## PROBLEM TO SOLVE
Repeat everything from the first line of the entries down to the line containing "57: (538, 841)", including both of those lines. Leave out the pictures.

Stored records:

-.-.-

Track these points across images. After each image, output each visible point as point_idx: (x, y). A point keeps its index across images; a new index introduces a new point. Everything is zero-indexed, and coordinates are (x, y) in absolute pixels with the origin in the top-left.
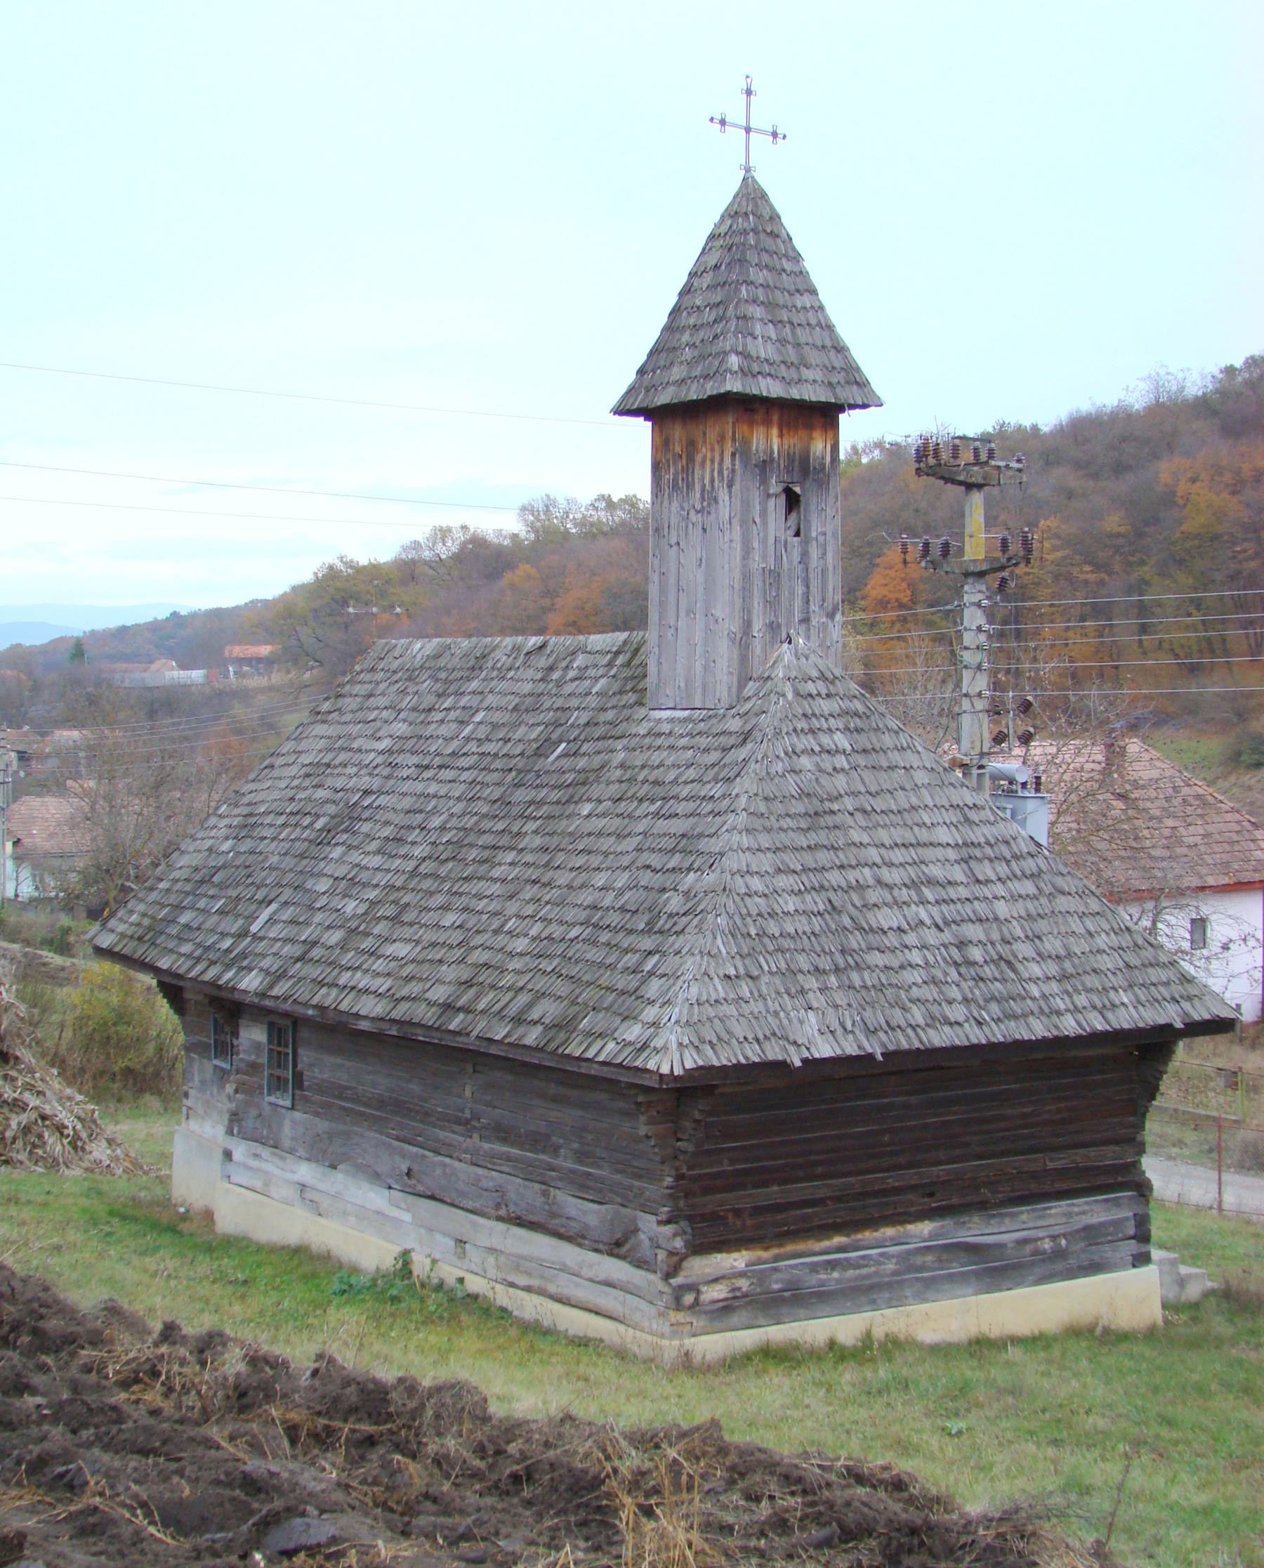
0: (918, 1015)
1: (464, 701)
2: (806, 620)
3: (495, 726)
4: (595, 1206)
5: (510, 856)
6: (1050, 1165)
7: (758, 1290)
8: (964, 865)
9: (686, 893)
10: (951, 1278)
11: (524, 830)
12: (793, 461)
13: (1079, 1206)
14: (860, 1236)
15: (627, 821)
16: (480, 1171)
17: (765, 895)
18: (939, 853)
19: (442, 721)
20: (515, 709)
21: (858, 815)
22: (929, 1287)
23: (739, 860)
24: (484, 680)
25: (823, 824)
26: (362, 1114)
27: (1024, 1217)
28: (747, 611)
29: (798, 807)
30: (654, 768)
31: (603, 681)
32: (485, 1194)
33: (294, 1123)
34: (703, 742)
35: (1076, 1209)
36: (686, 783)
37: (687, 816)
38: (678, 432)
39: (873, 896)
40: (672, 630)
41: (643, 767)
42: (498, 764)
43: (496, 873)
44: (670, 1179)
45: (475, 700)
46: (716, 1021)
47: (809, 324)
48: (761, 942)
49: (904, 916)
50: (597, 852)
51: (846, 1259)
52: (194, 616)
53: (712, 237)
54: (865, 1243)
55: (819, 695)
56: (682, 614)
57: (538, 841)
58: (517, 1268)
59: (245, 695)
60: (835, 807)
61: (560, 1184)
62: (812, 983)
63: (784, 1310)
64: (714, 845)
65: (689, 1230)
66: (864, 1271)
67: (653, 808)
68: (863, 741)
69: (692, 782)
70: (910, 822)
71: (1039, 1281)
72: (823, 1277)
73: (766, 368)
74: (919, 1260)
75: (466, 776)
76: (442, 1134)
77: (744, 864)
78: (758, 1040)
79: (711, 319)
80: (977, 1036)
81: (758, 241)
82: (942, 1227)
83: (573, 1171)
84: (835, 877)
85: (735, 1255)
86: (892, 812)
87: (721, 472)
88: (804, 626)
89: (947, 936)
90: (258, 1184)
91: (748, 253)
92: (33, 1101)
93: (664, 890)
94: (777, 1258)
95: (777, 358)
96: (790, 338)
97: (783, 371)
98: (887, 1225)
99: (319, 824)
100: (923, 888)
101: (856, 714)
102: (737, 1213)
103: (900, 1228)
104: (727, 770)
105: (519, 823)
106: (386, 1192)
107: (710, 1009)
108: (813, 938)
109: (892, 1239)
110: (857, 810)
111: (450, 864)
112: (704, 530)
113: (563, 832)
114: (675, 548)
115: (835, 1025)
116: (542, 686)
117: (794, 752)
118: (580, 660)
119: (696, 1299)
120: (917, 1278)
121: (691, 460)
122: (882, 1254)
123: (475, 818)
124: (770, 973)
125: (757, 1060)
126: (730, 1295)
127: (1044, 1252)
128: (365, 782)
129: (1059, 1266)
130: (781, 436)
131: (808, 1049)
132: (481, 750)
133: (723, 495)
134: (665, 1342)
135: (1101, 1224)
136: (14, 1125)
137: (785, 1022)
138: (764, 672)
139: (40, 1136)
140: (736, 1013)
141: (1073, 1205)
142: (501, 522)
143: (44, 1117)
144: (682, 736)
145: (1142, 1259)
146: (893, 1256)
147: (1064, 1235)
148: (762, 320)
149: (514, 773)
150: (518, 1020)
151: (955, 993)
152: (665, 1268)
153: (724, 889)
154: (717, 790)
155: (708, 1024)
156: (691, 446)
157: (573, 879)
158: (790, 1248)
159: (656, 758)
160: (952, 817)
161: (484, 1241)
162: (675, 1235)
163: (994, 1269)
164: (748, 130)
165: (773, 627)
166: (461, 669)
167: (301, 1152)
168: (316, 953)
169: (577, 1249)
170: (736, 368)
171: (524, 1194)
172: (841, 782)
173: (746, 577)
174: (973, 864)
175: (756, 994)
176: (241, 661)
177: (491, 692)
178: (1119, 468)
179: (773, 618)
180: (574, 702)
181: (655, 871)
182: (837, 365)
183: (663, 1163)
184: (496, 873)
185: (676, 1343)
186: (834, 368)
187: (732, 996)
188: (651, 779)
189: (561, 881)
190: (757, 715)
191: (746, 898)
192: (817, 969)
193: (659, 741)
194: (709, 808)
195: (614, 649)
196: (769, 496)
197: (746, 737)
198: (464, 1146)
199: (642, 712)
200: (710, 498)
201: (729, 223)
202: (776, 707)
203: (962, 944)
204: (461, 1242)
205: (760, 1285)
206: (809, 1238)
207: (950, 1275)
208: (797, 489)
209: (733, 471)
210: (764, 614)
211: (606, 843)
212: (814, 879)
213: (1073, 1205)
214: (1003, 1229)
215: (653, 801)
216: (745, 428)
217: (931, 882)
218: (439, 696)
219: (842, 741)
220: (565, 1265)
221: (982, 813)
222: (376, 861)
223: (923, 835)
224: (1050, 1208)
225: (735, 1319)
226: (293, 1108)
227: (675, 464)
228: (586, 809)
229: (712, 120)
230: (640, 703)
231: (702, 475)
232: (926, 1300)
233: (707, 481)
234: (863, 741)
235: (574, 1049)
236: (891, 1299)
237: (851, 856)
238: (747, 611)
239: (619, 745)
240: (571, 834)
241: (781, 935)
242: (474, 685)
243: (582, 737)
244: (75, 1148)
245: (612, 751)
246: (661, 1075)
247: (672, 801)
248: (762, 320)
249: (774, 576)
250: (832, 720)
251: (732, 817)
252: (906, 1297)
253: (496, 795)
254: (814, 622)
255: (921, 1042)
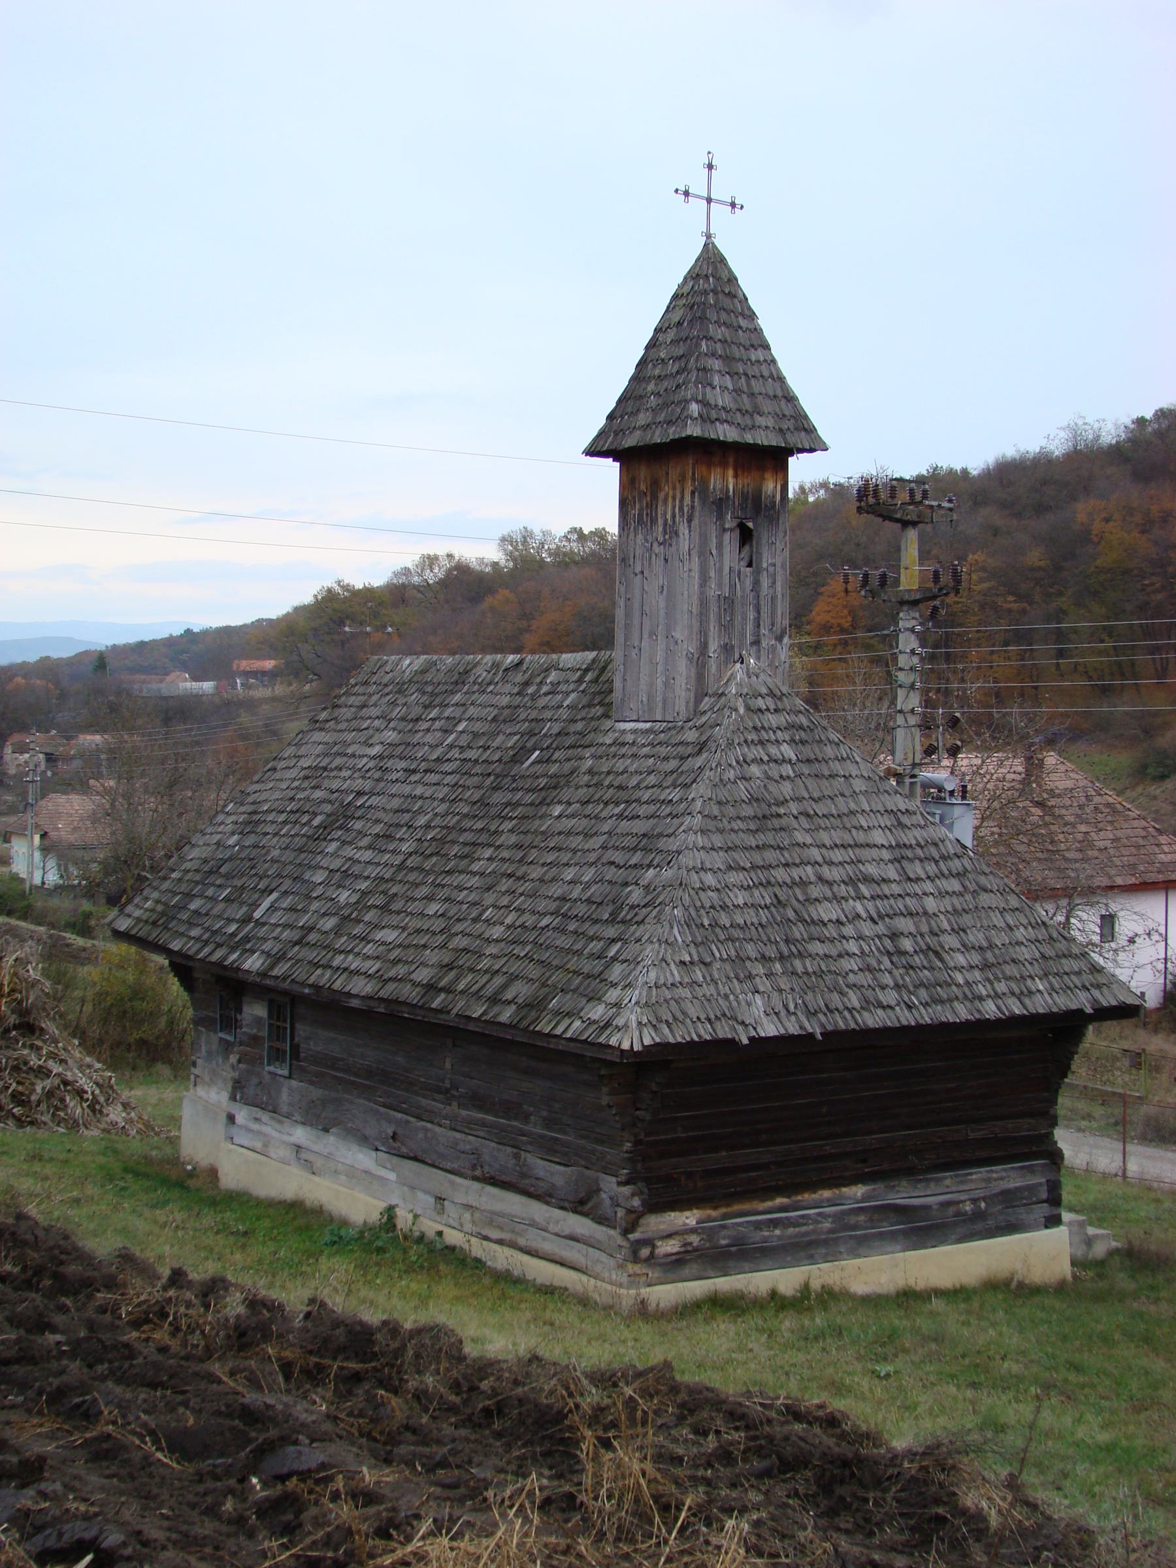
0: (854, 1000)
1: (448, 712)
2: (756, 643)
3: (476, 735)
4: (562, 1168)
5: (488, 852)
6: (972, 1136)
7: (708, 1245)
8: (897, 865)
9: (647, 887)
10: (881, 1236)
11: (500, 829)
12: (747, 499)
13: (996, 1172)
14: (799, 1198)
15: (593, 821)
16: (458, 1135)
17: (718, 890)
18: (875, 853)
19: (428, 730)
20: (494, 719)
21: (802, 819)
22: (862, 1244)
23: (694, 858)
24: (466, 693)
25: (770, 826)
26: (353, 1083)
27: (948, 1182)
28: (703, 633)
29: (748, 811)
30: (618, 774)
31: (573, 696)
32: (463, 1156)
33: (290, 1091)
34: (663, 751)
35: (995, 1175)
36: (647, 788)
37: (648, 818)
38: (643, 473)
39: (815, 891)
40: (636, 651)
41: (609, 773)
42: (478, 769)
43: (475, 867)
44: (629, 1144)
45: (458, 712)
46: (672, 1003)
47: (762, 376)
48: (714, 932)
49: (843, 910)
50: (567, 849)
51: (786, 1218)
52: (206, 633)
53: (676, 297)
54: (804, 1204)
55: (768, 710)
56: (645, 636)
57: (513, 839)
58: (490, 1223)
59: (250, 705)
60: (782, 811)
61: (530, 1148)
62: (758, 969)
63: (731, 1264)
64: (673, 844)
65: (646, 1190)
66: (804, 1229)
67: (617, 810)
68: (807, 752)
69: (653, 787)
70: (848, 825)
71: (960, 1240)
72: (766, 1234)
73: (724, 415)
74: (853, 1220)
75: (449, 779)
76: (424, 1102)
77: (699, 861)
78: (709, 1020)
79: (674, 370)
80: (906, 1018)
81: (717, 301)
82: (874, 1190)
83: (542, 1136)
84: (780, 874)
85: (687, 1213)
86: (833, 816)
87: (681, 509)
88: (755, 648)
89: (881, 928)
90: (258, 1145)
91: (708, 314)
92: (56, 1069)
93: (626, 884)
94: (725, 1217)
95: (733, 406)
96: (745, 389)
97: (739, 418)
98: (824, 1188)
99: (316, 822)
100: (860, 885)
101: (801, 727)
102: (690, 1175)
103: (837, 1191)
104: (684, 776)
105: (496, 823)
106: (373, 1154)
107: (667, 992)
108: (760, 929)
109: (828, 1200)
110: (801, 813)
111: (434, 859)
112: (666, 560)
113: (536, 831)
114: (639, 576)
115: (779, 1007)
116: (518, 699)
117: (745, 761)
118: (553, 677)
119: (652, 1253)
120: (851, 1237)
121: (655, 497)
122: (819, 1214)
123: (457, 817)
124: (721, 959)
125: (708, 1038)
126: (682, 1249)
127: (965, 1214)
128: (359, 784)
129: (979, 1226)
130: (736, 476)
131: (755, 1029)
132: (463, 756)
133: (683, 529)
134: (623, 1291)
135: (1016, 1188)
136: (39, 1089)
137: (735, 1004)
138: (718, 689)
139: (62, 1100)
140: (690, 996)
141: (992, 1171)
142: (483, 551)
143: (66, 1083)
144: (644, 745)
145: (1053, 1221)
146: (829, 1216)
147: (984, 1199)
148: (720, 372)
149: (492, 778)
150: (494, 1000)
151: (887, 979)
152: (624, 1224)
153: (681, 884)
154: (675, 795)
155: (665, 1005)
156: (655, 485)
157: (545, 873)
158: (736, 1208)
159: (620, 765)
160: (886, 821)
161: (461, 1198)
162: (633, 1195)
163: (919, 1228)
164: (709, 200)
165: (727, 649)
166: (446, 683)
167: (297, 1117)
168: (312, 937)
169: (545, 1207)
170: (696, 414)
171: (498, 1156)
172: (787, 789)
173: (703, 602)
174: (905, 863)
175: (708, 979)
176: (247, 674)
177: (472, 704)
178: (1041, 509)
179: (727, 640)
180: (548, 714)
181: (619, 867)
182: (787, 413)
183: (623, 1130)
184: (475, 867)
185: (633, 1292)
186: (784, 416)
187: (687, 980)
188: (616, 784)
189: (534, 875)
190: (711, 727)
191: (701, 892)
192: (763, 957)
193: (623, 750)
194: (668, 810)
195: (584, 667)
196: (724, 530)
197: (702, 747)
198: (444, 1112)
199: (608, 724)
200: (672, 532)
201: (691, 284)
202: (729, 720)
203: (894, 936)
204: (440, 1199)
205: (709, 1241)
206: (754, 1198)
207: (881, 1233)
208: (750, 525)
209: (693, 507)
210: (719, 637)
211: (575, 842)
212: (762, 876)
213: (992, 1171)
214: (929, 1193)
215: (617, 804)
216: (704, 468)
217: (868, 879)
218: (426, 707)
219: (788, 751)
220: (533, 1220)
221: (914, 817)
222: (368, 855)
223: (861, 837)
224: (971, 1174)
225: (686, 1271)
226: (290, 1077)
227: (640, 501)
228: (557, 810)
229: (676, 191)
230: (606, 716)
231: (666, 511)
232: (859, 1256)
233: (669, 517)
234: (807, 752)
235: (544, 1027)
236: (827, 1254)
237: (795, 855)
238: (703, 633)
239: (587, 753)
240: (543, 833)
241: (732, 926)
242: (457, 697)
243: (554, 746)
244: (94, 1111)
245: (581, 759)
246: (622, 1051)
247: (634, 804)
248: (720, 372)
249: (728, 603)
250: (779, 733)
251: (688, 820)
252: (841, 1253)
253: (476, 797)
254: (764, 644)
255: (857, 1023)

-.-.-

## EXPECTED ANSWER
Track these points across images. After each image, output each visible point as point_idx: (x, y). A point keeps its index across images; a new index introduces a new point. Everything is zero-indexed, and coordinates are (x, y) in absolute pixels with the origin in the top-left.
0: (918, 1015)
1: (464, 701)
2: (806, 620)
3: (495, 726)
4: (595, 1206)
5: (510, 856)
6: (1050, 1165)
7: (758, 1290)
8: (964, 865)
9: (686, 893)
10: (951, 1278)
11: (524, 830)
12: (793, 461)
13: (1079, 1206)
14: (860, 1236)
15: (627, 821)
16: (480, 1171)
17: (765, 895)
18: (939, 853)
19: (442, 721)
20: (515, 709)
21: (858, 815)
22: (929, 1287)
23: (739, 860)
24: (484, 680)
25: (823, 824)
26: (362, 1114)
27: (1024, 1217)
28: (747, 611)
29: (798, 807)
30: (654, 768)
31: (603, 681)
32: (485, 1194)
33: (294, 1123)
34: (703, 742)
35: (1076, 1209)
36: (686, 783)
37: (687, 816)
38: (678, 432)
39: (873, 896)
40: (672, 630)
41: (643, 767)
42: (498, 764)
43: (496, 873)
44: (670, 1179)
45: (475, 700)
46: (716, 1021)
47: (809, 324)
48: (761, 942)
49: (904, 916)
50: (597, 852)
51: (846, 1259)
52: (194, 616)
53: (712, 237)
54: (865, 1243)
55: (819, 695)
56: (682, 614)
57: (538, 841)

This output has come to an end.